Which lines of the data contain the string "orange"? Show each of them.

Shape scene image sequences:
--
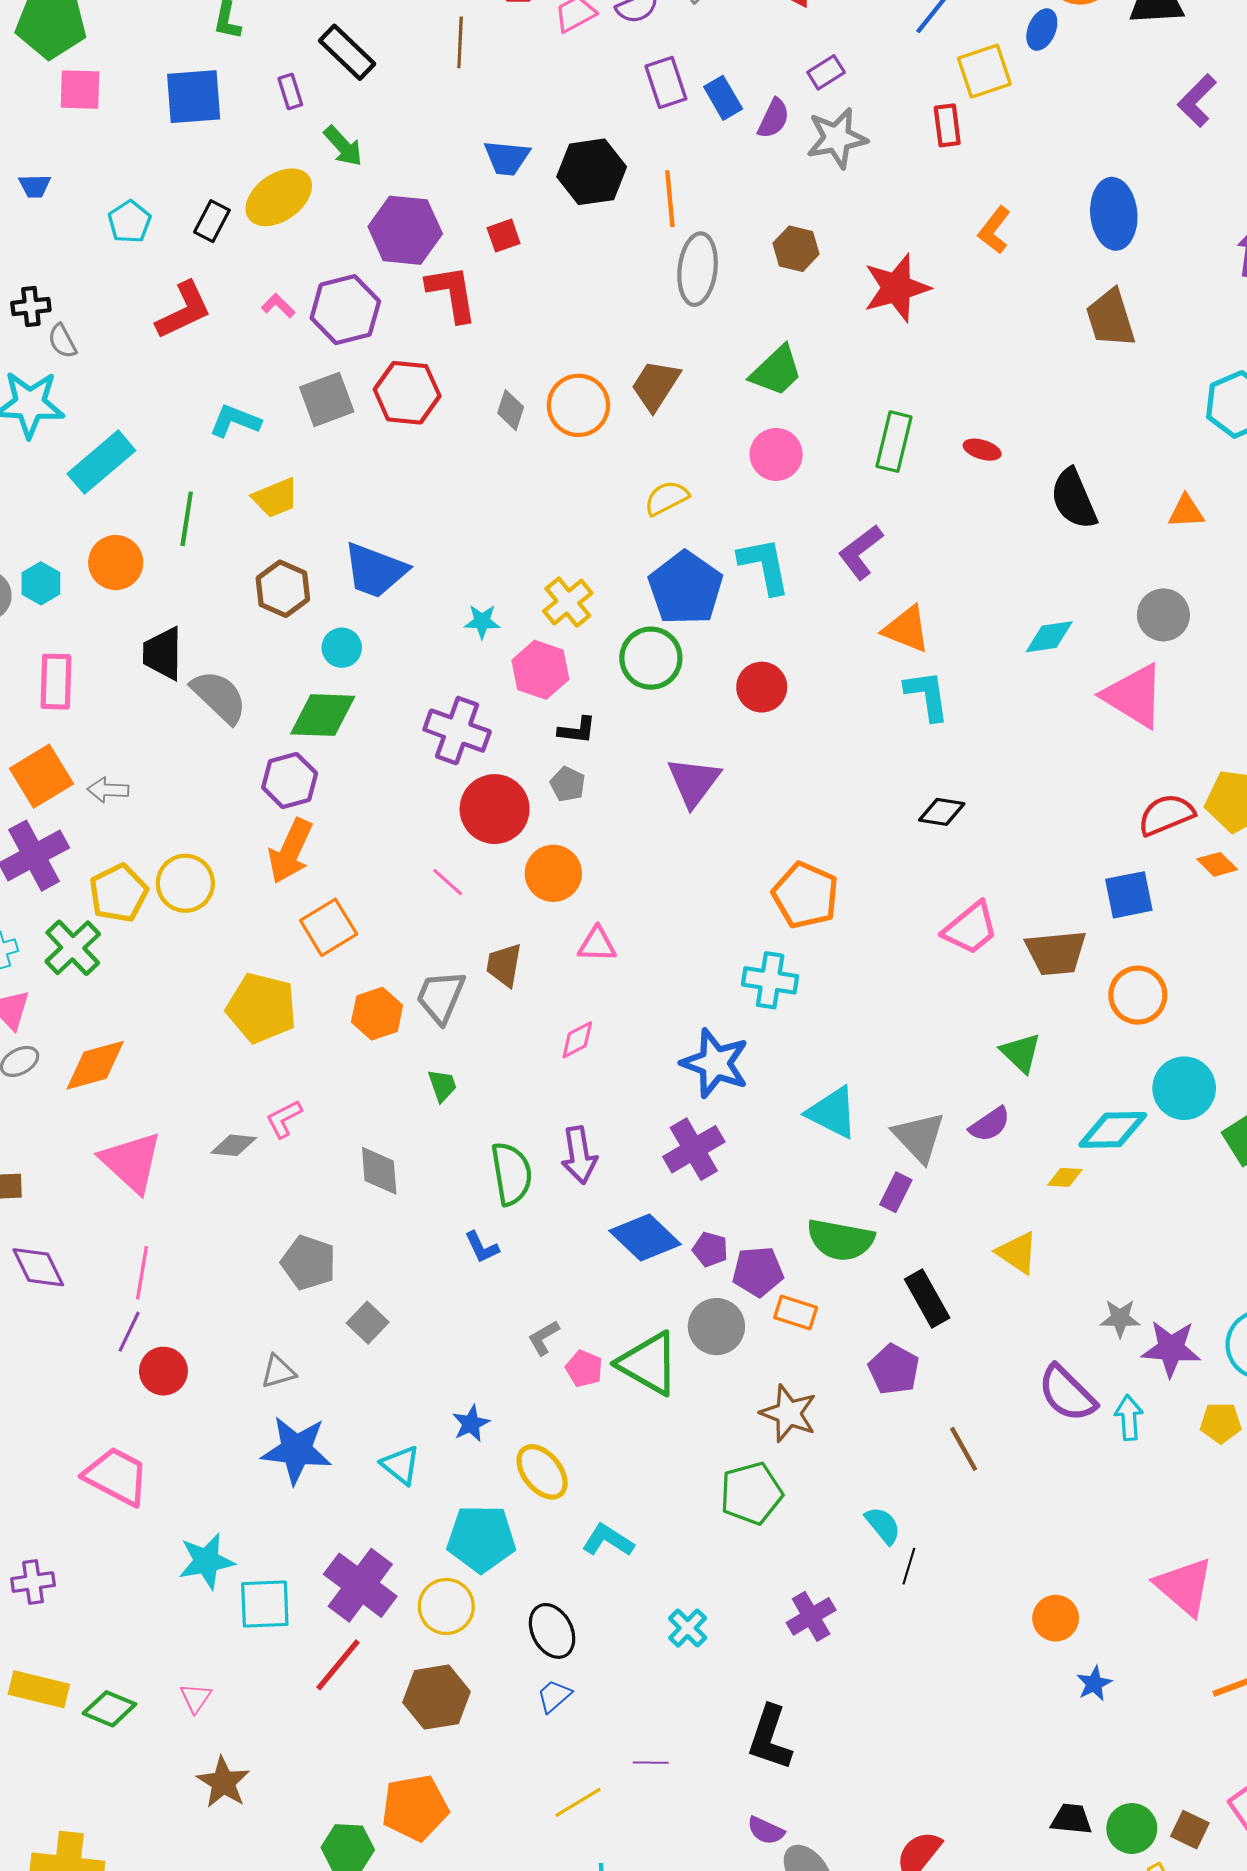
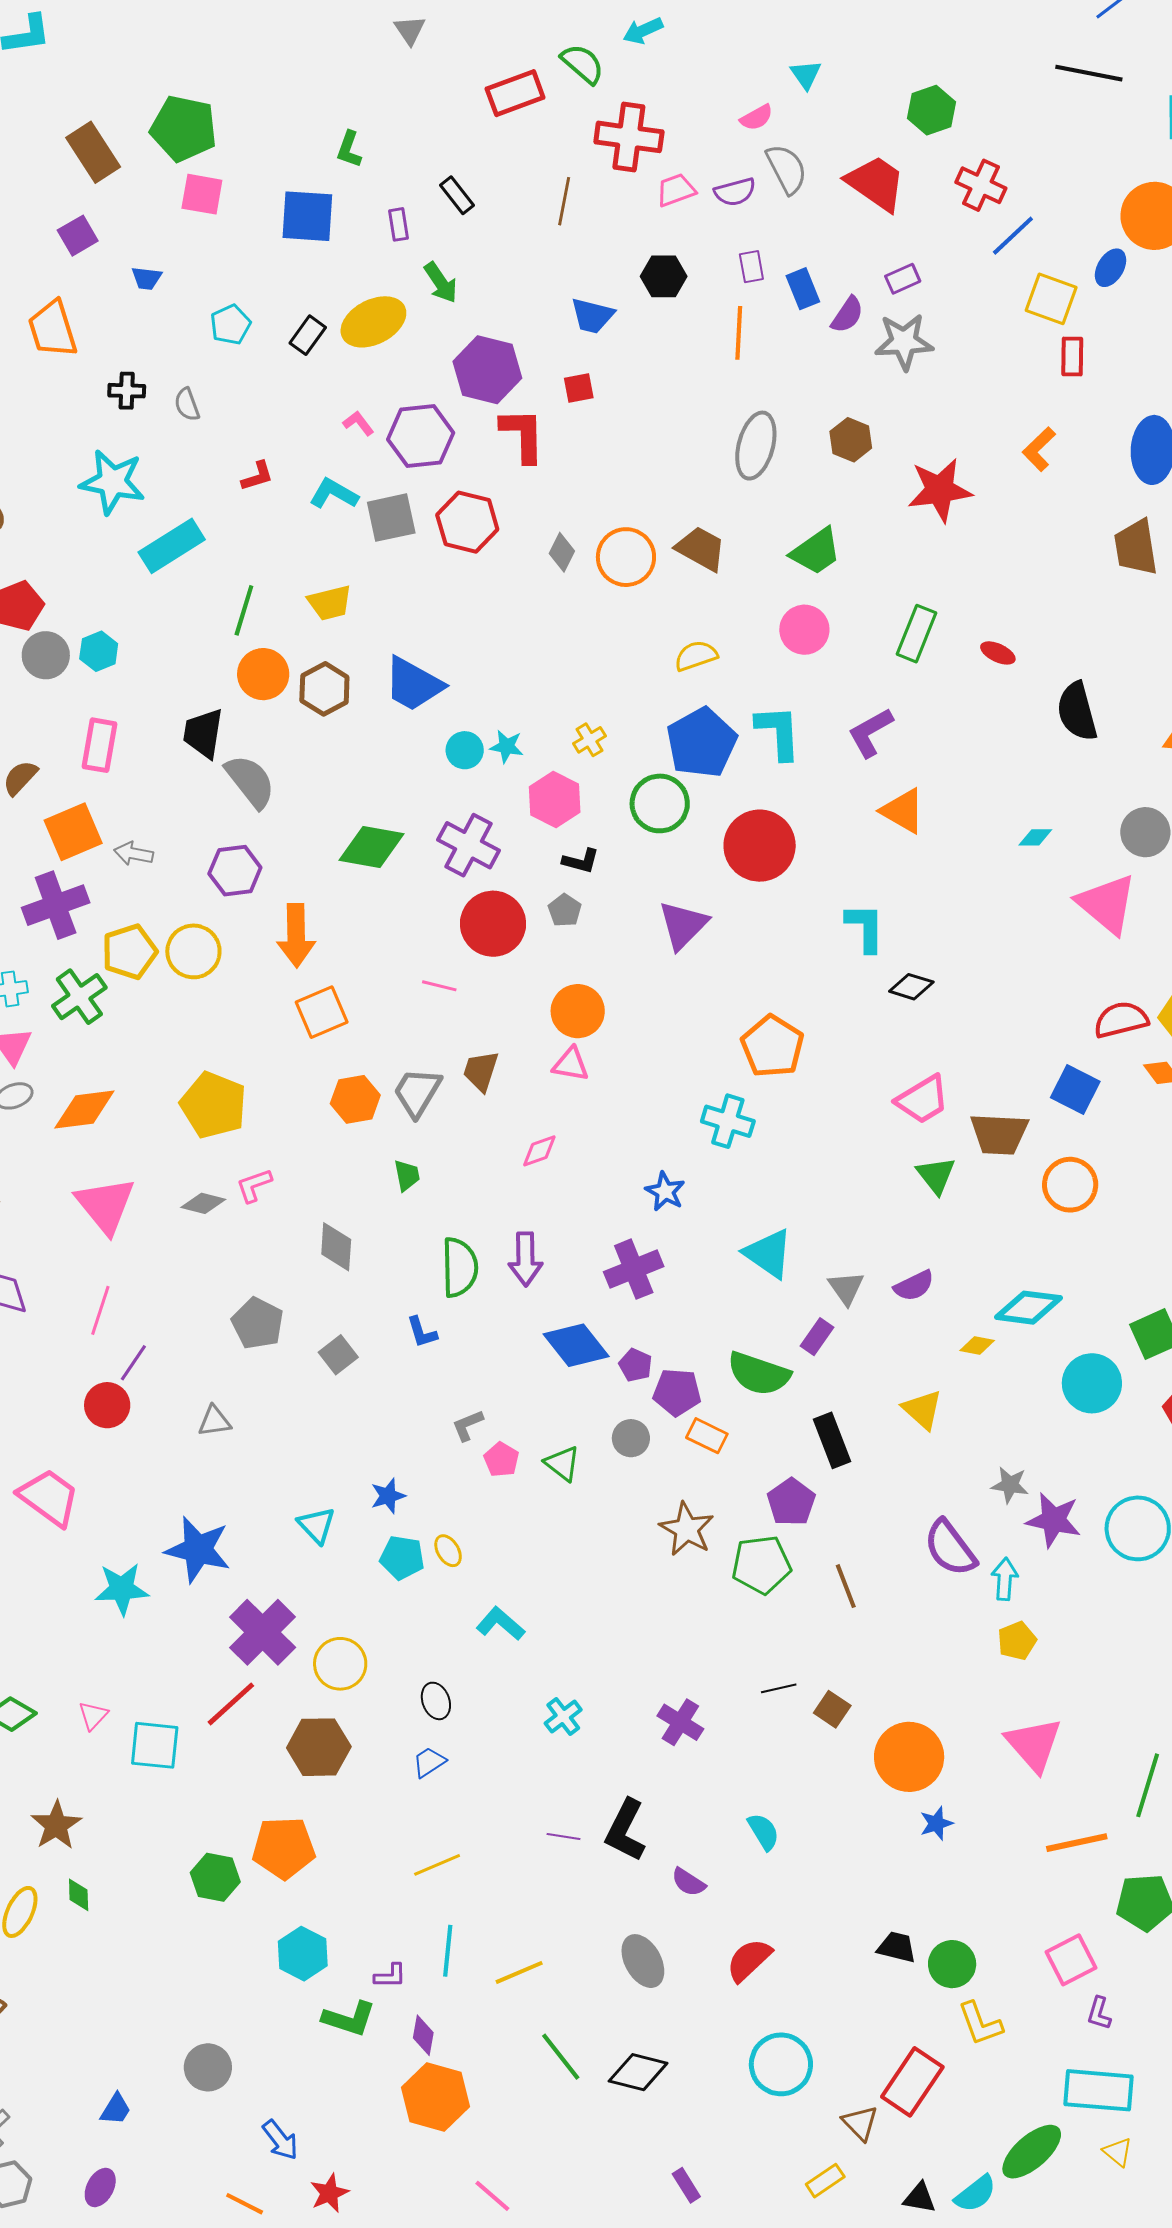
black rectangle: (347, 52) -> (457, 195), size x0.7
yellow square: (984, 71) -> (1051, 299), turned 30
purple rectangle: (666, 83) -> (751, 267), size x0.7
red rectangle: (947, 125) -> (1072, 356), moved
black hexagon: (592, 172) -> (664, 276), moved, size x0.7
orange line: (670, 199) -> (739, 333), moved
red L-shape: (184, 310) -> (257, 476), moved, size x0.6
gray semicircle: (62, 341) -> (187, 404), moved
brown trapezoid: (656, 385) -> (701, 549), turned 78
cyan L-shape: (235, 421) -> (334, 494), moved
orange circle: (116, 563) -> (263, 674), moved
yellow cross: (568, 602) -> (589, 740), size x0.7
cyan diamond: (1049, 637) -> (1035, 837), size x0.7
cyan circle: (342, 648) -> (465, 750), moved
red circle: (762, 687) -> (760, 846), size x1.5
cyan L-shape: (927, 695) -> (865, 928), moved
green diamond: (323, 715) -> (372, 847), moved
purple hexagon: (290, 780) -> (235, 871), moved
orange arrow: (290, 851) -> (296, 935), turned -34
orange circle: (553, 873) -> (578, 1011), moved
pink line: (448, 882) -> (439, 986), turned -36
blue square: (1129, 895) -> (1075, 1090), turned 30
yellow pentagon: (261, 1008) -> (213, 1105), moved
green triangle: (1021, 1053) -> (936, 1175), moved
blue star: (715, 1063) -> (665, 1191), size x0.6
cyan circle: (1184, 1088) -> (1092, 1383), moved
gray triangle: (919, 1137) -> (846, 1288), size x0.7
gray square: (368, 1323) -> (338, 1355), moved
gray circle: (716, 1327) -> (631, 1438), size x0.7
purple line: (129, 1332) -> (133, 1363), moved
green triangle: (649, 1363) -> (562, 1463), size x0.6
yellow pentagon: (1221, 1423) -> (1017, 1641), moved, turned -30
blue star: (296, 1450) -> (198, 1549), moved
yellow ellipse: (542, 1472) -> (448, 1551), size x0.6
green pentagon: (751, 1493) -> (761, 1565), moved
cyan semicircle: (883, 1525) -> (763, 1832), moved
cyan pentagon: (481, 1539) -> (402, 1558), moved, size x0.7
black line: (909, 1566) -> (779, 1688), turned 52
cyan square: (265, 1604) -> (155, 1745), moved
purple cross: (811, 1616) -> (680, 1722), turned -36
orange circle: (1056, 1618) -> (909, 1757), size x1.6
black ellipse: (552, 1631) -> (436, 1701), size x0.7
purple line: (651, 1763) -> (564, 1837), moved
brown star: (223, 1782) -> (56, 1825), moved
brown square: (1190, 1830) -> (832, 1709), moved
purple semicircle: (766, 1831) -> (688, 1882), moved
--
### Exercise response
orange line: (670, 199) -> (739, 333), moved
orange circle: (116, 563) -> (263, 674), moved
orange arrow: (290, 851) -> (296, 935), turned -34
orange circle: (553, 873) -> (578, 1011), moved
orange circle: (1056, 1618) -> (909, 1757), size x1.6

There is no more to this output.